(Beginning of Data segment)

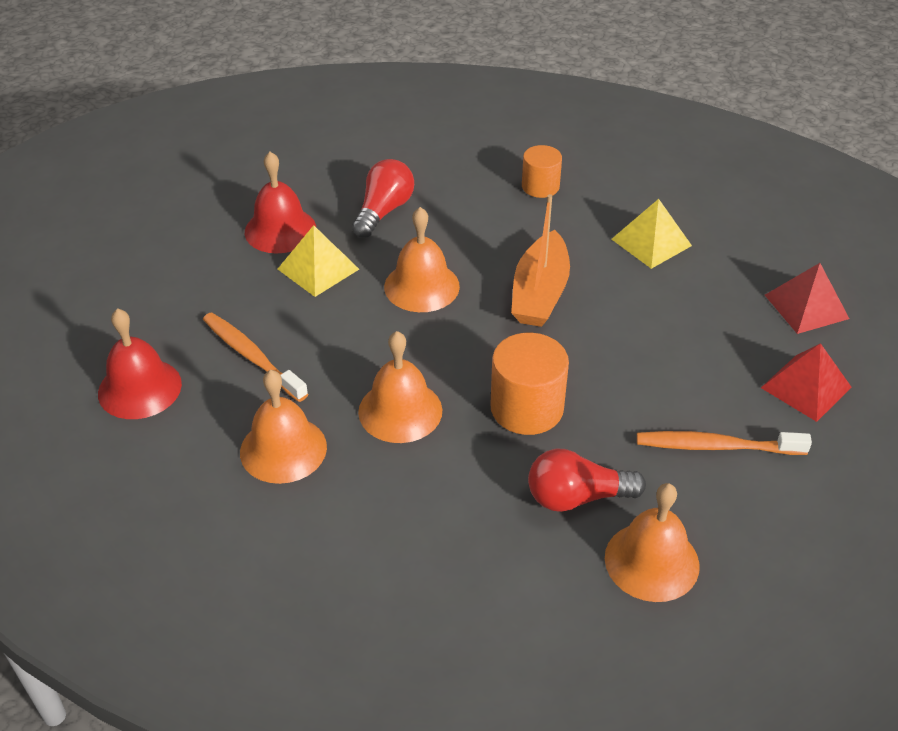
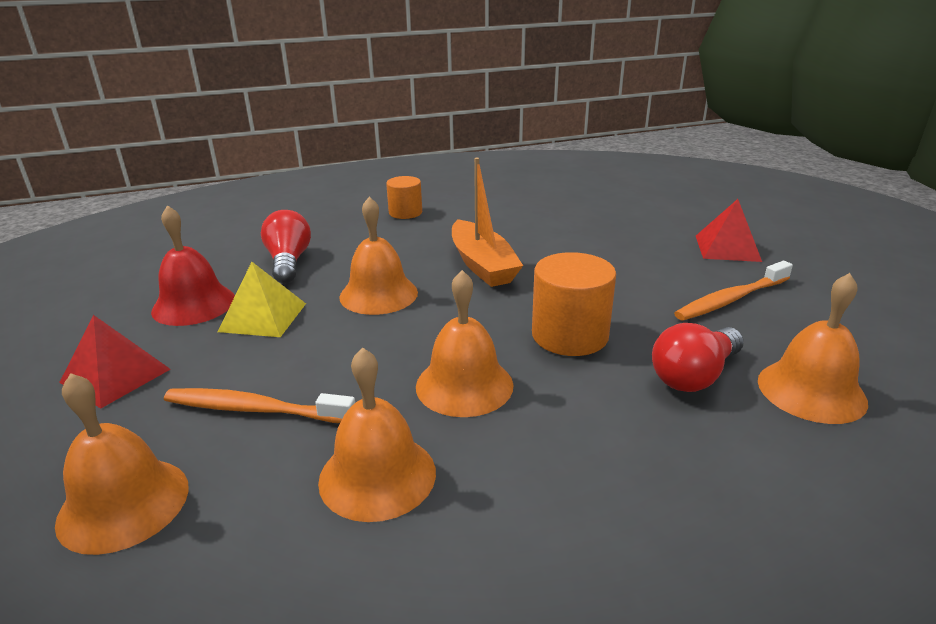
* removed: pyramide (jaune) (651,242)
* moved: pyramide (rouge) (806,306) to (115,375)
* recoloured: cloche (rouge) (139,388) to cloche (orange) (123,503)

(End of Data segment)

● **Prompt**
Once more, please print all the lines above exactly, without their pictures.

● **Finished task**
* removed: pyramide (jaune) (651,242)
* moved: pyramide (rouge) (806,306) to (115,375)
* recoloured: cloche (rouge) (139,388) to cloche (orange) (123,503)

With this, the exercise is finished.